▸ **What to do**
Please copy out every line of the data word for word.
───── Material supplied
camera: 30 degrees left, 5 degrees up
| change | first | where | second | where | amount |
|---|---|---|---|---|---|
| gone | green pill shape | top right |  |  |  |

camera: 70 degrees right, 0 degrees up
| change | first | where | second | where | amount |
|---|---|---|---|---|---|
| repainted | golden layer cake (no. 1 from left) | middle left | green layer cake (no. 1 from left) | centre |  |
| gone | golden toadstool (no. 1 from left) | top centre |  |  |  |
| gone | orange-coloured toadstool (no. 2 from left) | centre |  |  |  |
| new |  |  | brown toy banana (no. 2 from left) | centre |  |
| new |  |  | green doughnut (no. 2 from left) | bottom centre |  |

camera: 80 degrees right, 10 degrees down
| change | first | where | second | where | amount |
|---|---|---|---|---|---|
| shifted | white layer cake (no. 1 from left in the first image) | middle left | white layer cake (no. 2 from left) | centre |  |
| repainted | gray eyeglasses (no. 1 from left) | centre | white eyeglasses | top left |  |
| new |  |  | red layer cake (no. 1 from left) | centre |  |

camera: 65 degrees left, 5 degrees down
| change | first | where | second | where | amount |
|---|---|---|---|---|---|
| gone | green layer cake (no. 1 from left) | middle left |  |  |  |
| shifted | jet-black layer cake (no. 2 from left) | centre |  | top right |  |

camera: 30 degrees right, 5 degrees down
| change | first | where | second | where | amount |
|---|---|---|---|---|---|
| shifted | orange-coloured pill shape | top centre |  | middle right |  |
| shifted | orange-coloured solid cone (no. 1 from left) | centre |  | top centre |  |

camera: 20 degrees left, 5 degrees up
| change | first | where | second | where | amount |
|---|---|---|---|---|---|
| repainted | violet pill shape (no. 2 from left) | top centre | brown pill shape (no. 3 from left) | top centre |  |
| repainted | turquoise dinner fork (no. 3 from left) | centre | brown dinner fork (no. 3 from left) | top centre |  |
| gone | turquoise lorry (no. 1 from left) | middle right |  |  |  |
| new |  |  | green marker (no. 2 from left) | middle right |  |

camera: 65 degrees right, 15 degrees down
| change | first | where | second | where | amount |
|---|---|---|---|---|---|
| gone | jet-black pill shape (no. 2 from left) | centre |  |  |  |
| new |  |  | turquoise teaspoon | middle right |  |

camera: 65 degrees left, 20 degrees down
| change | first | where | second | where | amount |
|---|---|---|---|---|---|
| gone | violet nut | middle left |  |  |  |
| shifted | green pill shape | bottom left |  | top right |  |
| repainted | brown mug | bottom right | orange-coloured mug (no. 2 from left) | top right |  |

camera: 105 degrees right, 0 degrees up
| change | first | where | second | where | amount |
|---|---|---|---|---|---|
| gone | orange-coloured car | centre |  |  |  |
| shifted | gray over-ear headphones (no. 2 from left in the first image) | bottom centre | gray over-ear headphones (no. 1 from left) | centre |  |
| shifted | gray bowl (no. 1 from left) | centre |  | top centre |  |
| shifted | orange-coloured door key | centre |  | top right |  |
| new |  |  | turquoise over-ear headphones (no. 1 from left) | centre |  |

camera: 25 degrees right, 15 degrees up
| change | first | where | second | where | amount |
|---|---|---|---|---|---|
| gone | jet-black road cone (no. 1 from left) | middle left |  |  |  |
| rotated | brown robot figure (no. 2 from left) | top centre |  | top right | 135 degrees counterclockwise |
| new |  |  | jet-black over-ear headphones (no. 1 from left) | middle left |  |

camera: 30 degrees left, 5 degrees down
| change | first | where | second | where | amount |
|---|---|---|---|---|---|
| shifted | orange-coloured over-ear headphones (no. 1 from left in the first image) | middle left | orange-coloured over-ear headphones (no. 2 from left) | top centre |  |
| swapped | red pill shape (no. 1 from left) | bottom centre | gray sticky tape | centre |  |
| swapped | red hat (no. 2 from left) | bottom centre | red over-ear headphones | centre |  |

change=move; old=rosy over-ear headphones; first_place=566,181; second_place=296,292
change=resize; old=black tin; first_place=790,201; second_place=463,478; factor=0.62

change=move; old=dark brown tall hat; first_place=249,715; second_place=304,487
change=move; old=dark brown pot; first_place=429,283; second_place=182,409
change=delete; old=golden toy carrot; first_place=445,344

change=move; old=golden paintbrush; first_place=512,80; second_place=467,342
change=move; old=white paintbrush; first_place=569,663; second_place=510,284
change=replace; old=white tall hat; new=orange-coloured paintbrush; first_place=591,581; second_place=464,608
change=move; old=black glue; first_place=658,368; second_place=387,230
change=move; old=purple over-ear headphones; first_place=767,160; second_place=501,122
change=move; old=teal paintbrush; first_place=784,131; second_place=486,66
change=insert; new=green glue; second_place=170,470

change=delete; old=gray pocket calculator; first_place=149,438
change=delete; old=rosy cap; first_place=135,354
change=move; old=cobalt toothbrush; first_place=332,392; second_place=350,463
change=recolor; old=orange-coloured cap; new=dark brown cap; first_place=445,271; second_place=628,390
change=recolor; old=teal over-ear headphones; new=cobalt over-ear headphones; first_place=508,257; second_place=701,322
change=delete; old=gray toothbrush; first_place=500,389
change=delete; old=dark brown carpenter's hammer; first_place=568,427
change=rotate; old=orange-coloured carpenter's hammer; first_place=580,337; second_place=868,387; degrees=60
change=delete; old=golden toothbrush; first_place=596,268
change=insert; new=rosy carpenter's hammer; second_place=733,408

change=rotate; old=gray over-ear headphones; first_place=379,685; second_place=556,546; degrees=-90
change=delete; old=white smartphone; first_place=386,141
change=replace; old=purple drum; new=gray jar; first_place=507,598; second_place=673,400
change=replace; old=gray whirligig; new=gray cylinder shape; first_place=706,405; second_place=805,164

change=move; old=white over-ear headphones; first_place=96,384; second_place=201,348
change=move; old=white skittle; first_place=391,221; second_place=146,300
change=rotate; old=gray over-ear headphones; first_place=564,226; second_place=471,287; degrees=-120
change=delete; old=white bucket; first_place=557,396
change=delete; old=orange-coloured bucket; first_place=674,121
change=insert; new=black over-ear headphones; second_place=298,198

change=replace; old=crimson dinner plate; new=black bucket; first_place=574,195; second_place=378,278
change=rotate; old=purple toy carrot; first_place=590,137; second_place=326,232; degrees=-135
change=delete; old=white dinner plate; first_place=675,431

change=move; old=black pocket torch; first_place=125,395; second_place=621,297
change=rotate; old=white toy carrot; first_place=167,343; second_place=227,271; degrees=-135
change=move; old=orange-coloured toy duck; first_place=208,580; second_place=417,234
──────────
▸ **Response to this exercise**
camera: 30 degrees left, 5 degrees up
| change | first | where | second | where | amount |
|---|---|---|---|---|---|
| gone | green pill shape | top right |  |  |  |

camera: 70 degrees right, 0 degrees up
| change | first | where | second | where | amount |
|---|---|---|---|---|---|
| repainted | golden layer cake (no. 1 from left) | middle left | green layer cake (no. 1 from left) | centre |  |
| gone | golden toadstool (no. 1 from left) | top centre |  |  |  |
| gone | orange-coloured toadstool (no. 2 from left) | centre |  |  |  |
| new |  |  | brown toy banana (no. 2 from left) | centre |  |
| new |  |  | green doughnut (no. 2 from left) | bottom centre |  |

camera: 80 degrees right, 10 degrees down
| change | first | where | second | where | amount |
|---|---|---|---|---|---|
| shifted | white layer cake (no. 1 from left in the first image) | middle left | white layer cake (no. 2 from left) | centre |  |
| repainted | gray eyeglasses (no. 1 from left) | centre | white eyeglasses | top left |  |
| new |  |  | red layer cake (no. 1 from left) | centre |  |

camera: 65 degrees left, 5 degrees down
| change | first | where | second | where | amount |
|---|---|---|---|---|---|
| gone | green layer cake (no. 1 from left) | middle left |  |  |  |
| shifted | jet-black layer cake (no. 2 from left) | centre |  | top right |  |

camera: 30 degrees right, 5 degrees down
| change | first | where | second | where | amount |
|---|---|---|---|---|---|
| shifted | orange-coloured pill shape | top centre |  | middle right |  |
| shifted | orange-coloured solid cone (no. 1 from left) | centre |  | top centre |  |

camera: 20 degrees left, 5 degrees up
| change | first | where | second | where | amount |
|---|---|---|---|---|---|
| repainted | violet pill shape (no. 2 from left) | top centre | brown pill shape (no. 3 from left) | top centre |  |
| repainted | turquoise dinner fork (no. 3 from left) | centre | brown dinner fork (no. 3 from left) | top centre |  |
| gone | turquoise lorry (no. 1 from left) | middle right |  |  |  |
| new |  |  | green marker (no. 2 from left) | middle right |  |

camera: 65 degrees right, 15 degrees down
| change | first | where | second | where | amount |
|---|---|---|---|---|---|
| gone | jet-black pill shape (no. 2 from left) | centre |  |  |  |
| new |  |  | turquoise teaspoon | middle right |  |

camera: 65 degrees left, 20 degrees down
| change | first | where | second | where | amount |
|---|---|---|---|---|---|
| gone | violet nut | middle left |  |  |  |
| shifted | green pill shape | bottom left |  | top right |  |
| repainted | brown mug | bottom right | orange-coloured mug (no. 2 from left) | top right |  |

camera: 105 degrees right, 0 degrees up
| change | first | where | second | where | amount |
|---|---|---|---|---|---|
| gone | orange-coloured car | centre |  |  |  |
| shifted | gray over-ear headphones (no. 2 from left in the first image) | bottom centre | gray over-ear headphones (no. 1 from left) | centre |  |
| shifted | gray bowl (no. 1 from left) | centre |  | top centre |  |
| shifted | orange-coloured door key | centre |  | top right |  |
| new |  |  | turquoise over-ear headphones (no. 1 from left) | centre |  |

camera: 25 degrees right, 15 degrees up
| change | first | where | second | where | amount |
|---|---|---|---|---|---|
| gone | jet-black road cone (no. 1 from left) | middle left |  |  |  |
| rotated | brown robot figure (no. 2 from left) | top centre |  | top right | 135 degrees counterclockwise |
| new |  |  | jet-black over-ear headphones (no. 1 from left) | middle left |  |

camera: 30 degrees left, 5 degrees down
| change | first | where | second | where | amount |
|---|---|---|---|---|---|
| shifted | orange-coloured over-ear headphones (no. 1 from left in the first image) | middle left | orange-coloured over-ear headphones (no. 2 from left) | top centre |  |
| swapped | red pill shape (no. 1 from left) | bottom centre | gray sticky tape | centre |  |
| swapped | red hat (no. 2 from left) | bottom centre | red over-ear headphones | centre |  |

change=move; old=rosy over-ear headphones; first_place=566,181; second_place=296,292
change=resize; old=black tin; first_place=790,201; second_place=463,478; factor=0.62

change=move; old=dark brown tall hat; first_place=249,715; second_place=304,487
change=move; old=dark brown pot; first_place=429,283; second_place=182,409
change=delete; old=golden toy carrot; first_place=445,344

change=move; old=golden paintbrush; first_place=512,80; second_place=467,342
change=move; old=white paintbrush; first_place=569,663; second_place=510,284
change=replace; old=white tall hat; new=orange-coloured paintbrush; first_place=591,581; second_place=464,608
change=move; old=black glue; first_place=658,368; second_place=387,230
change=move; old=purple over-ear headphones; first_place=767,160; second_place=501,122
change=move; old=teal paintbrush; first_place=784,131; second_place=486,66
change=insert; new=green glue; second_place=170,470

change=delete; old=gray pocket calculator; first_place=149,438
change=delete; old=rosy cap; first_place=135,354
change=move; old=cobalt toothbrush; first_place=332,392; second_place=350,463
change=recolor; old=orange-coloured cap; new=dark brown cap; first_place=445,271; second_place=628,390
change=recolor; old=teal over-ear headphones; new=cobalt over-ear headphones; first_place=508,257; second_place=701,322
change=delete; old=gray toothbrush; first_place=500,389
change=delete; old=dark brown carpenter's hammer; first_place=568,427
change=rotate; old=orange-coloured carpenter's hammer; first_place=580,337; second_place=868,387; degrees=60
change=delete; old=golden toothbrush; first_place=596,268
change=insert; new=rosy carpenter's hammer; second_place=733,408

change=rotate; old=gray over-ear headphones; first_place=379,685; second_place=556,546; degrees=-90
change=delete; old=white smartphone; first_place=386,141
change=replace; old=purple drum; new=gray jar; first_place=507,598; second_place=673,400
change=replace; old=gray whirligig; new=gray cylinder shape; first_place=706,405; second_place=805,164

change=move; old=white over-ear headphones; first_place=96,384; second_place=201,348
change=move; old=white skittle; first_place=391,221; second_place=146,300
change=rotate; old=gray over-ear headphones; first_place=564,226; second_place=471,287; degrees=-120
change=delete; old=white bucket; first_place=557,396
change=delete; old=orange-coloured bucket; first_place=674,121
change=insert; new=black over-ear headphones; second_place=298,198

change=replace; old=crimson dinner plate; new=black bucket; first_place=574,195; second_place=378,278
change=rotate; old=purple toy carrot; first_place=590,137; second_place=326,232; degrees=-135
change=delete; old=white dinner plate; first_place=675,431

change=move; old=black pocket torch; first_place=125,395; second_place=621,297
change=rotate; old=white toy carrot; first_place=167,343; second_place=227,271; degrees=-135
change=move; old=orange-coloured toy duck; first_place=208,580; second_place=417,234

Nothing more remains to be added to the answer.